WORK TO BE COMPLETED — Without the pictures, return each record as it appears.

INFORMATION GIVEN —

[Start of section]

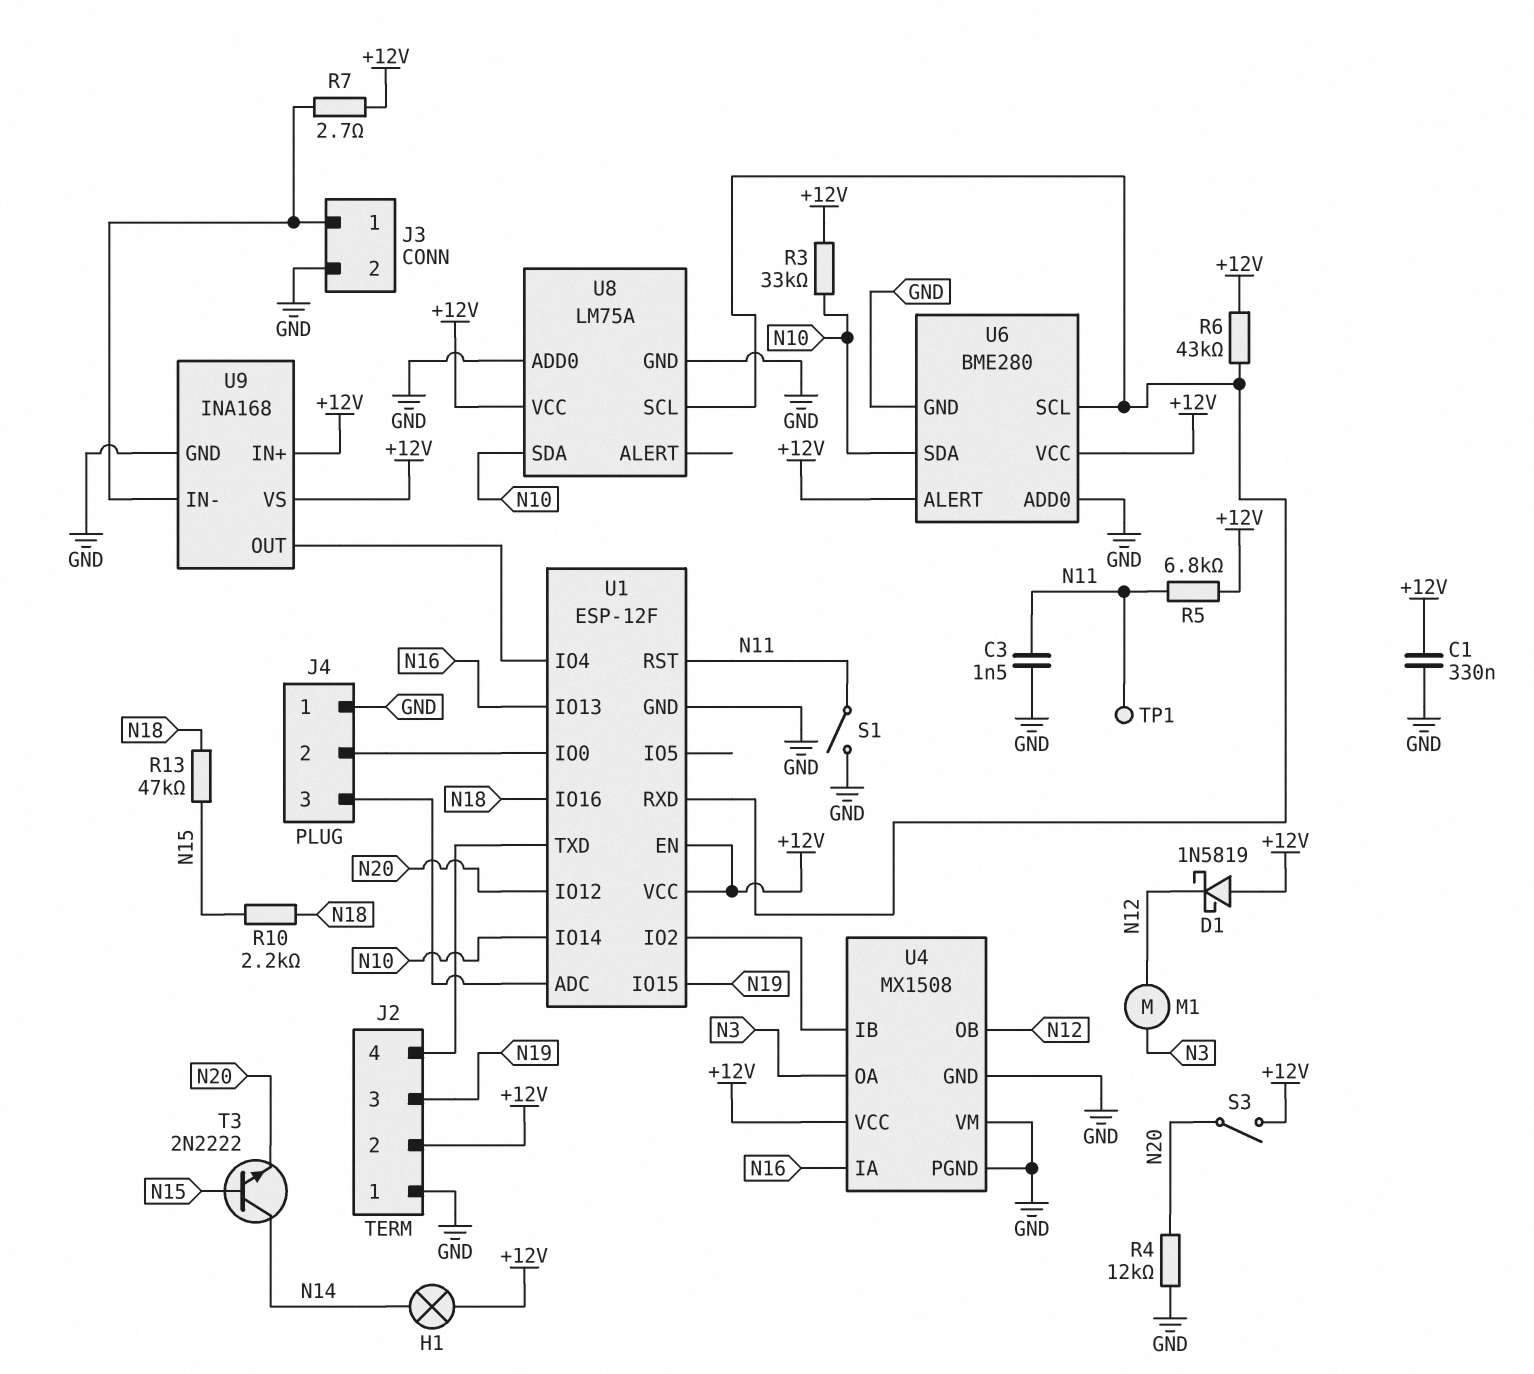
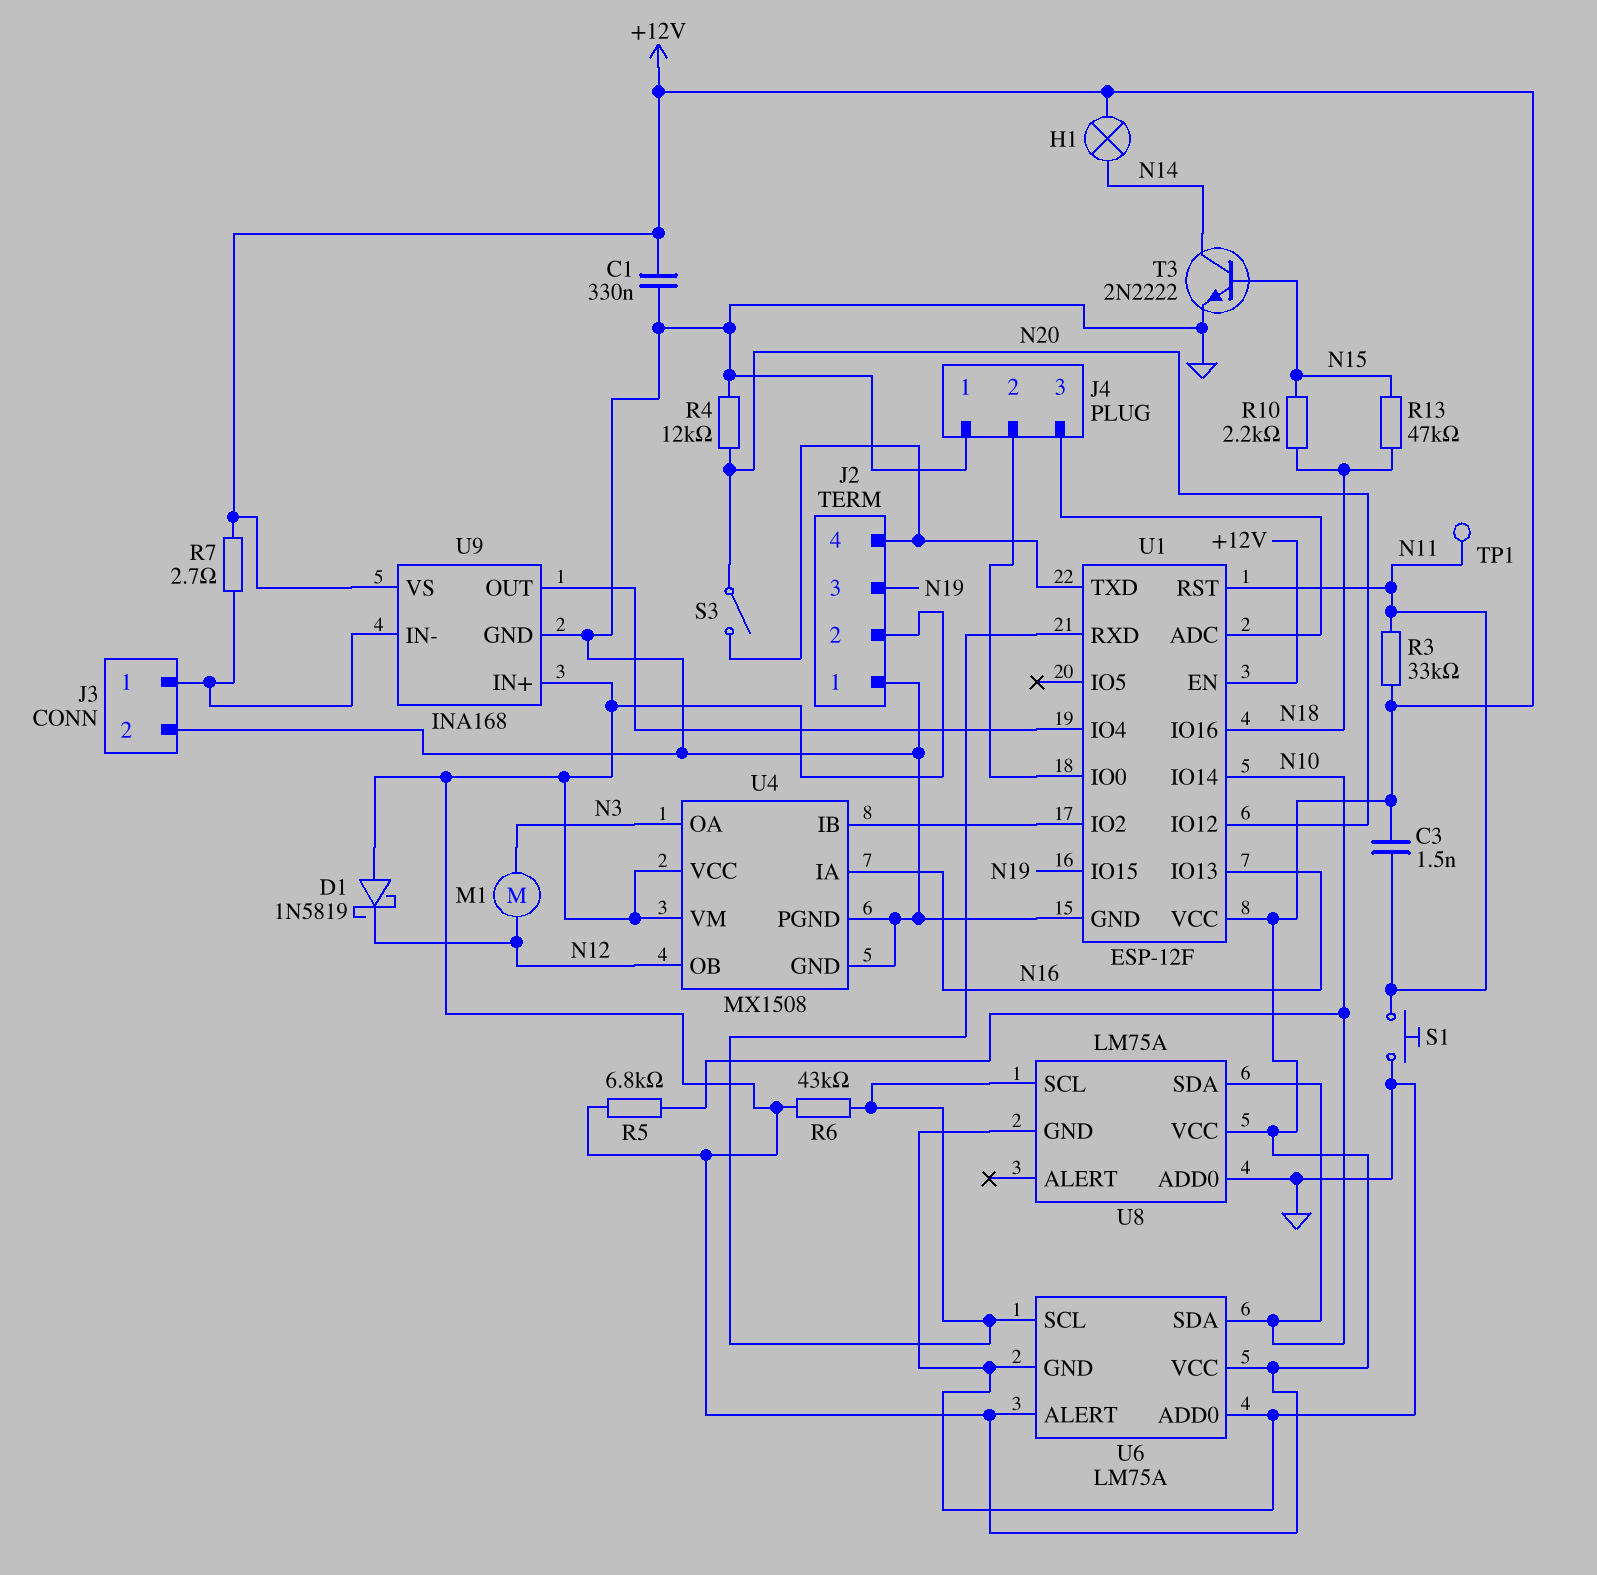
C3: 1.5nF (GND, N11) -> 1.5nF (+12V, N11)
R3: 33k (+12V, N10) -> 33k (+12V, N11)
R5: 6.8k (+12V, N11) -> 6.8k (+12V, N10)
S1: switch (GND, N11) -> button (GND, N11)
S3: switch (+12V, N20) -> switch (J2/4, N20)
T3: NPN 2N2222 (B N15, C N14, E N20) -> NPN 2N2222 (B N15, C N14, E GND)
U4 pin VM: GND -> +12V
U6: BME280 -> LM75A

[End of section]

RESPONSE —
C3: 1.5nF (GND, N11) -> 1.5nF (+12V, N11)
R3: 33k (+12V, N10) -> 33k (+12V, N11)
R5: 6.8k (+12V, N11) -> 6.8k (+12V, N10)
S1: switch (GND, N11) -> button (GND, N11)
S3: switch (+12V, N20) -> switch (J2/4, N20)
T3: NPN 2N2222 (B N15, C N14, E N20) -> NPN 2N2222 (B N15, C N14, E GND)
U4 pin VM: GND -> +12V
U6: BME280 -> LM75A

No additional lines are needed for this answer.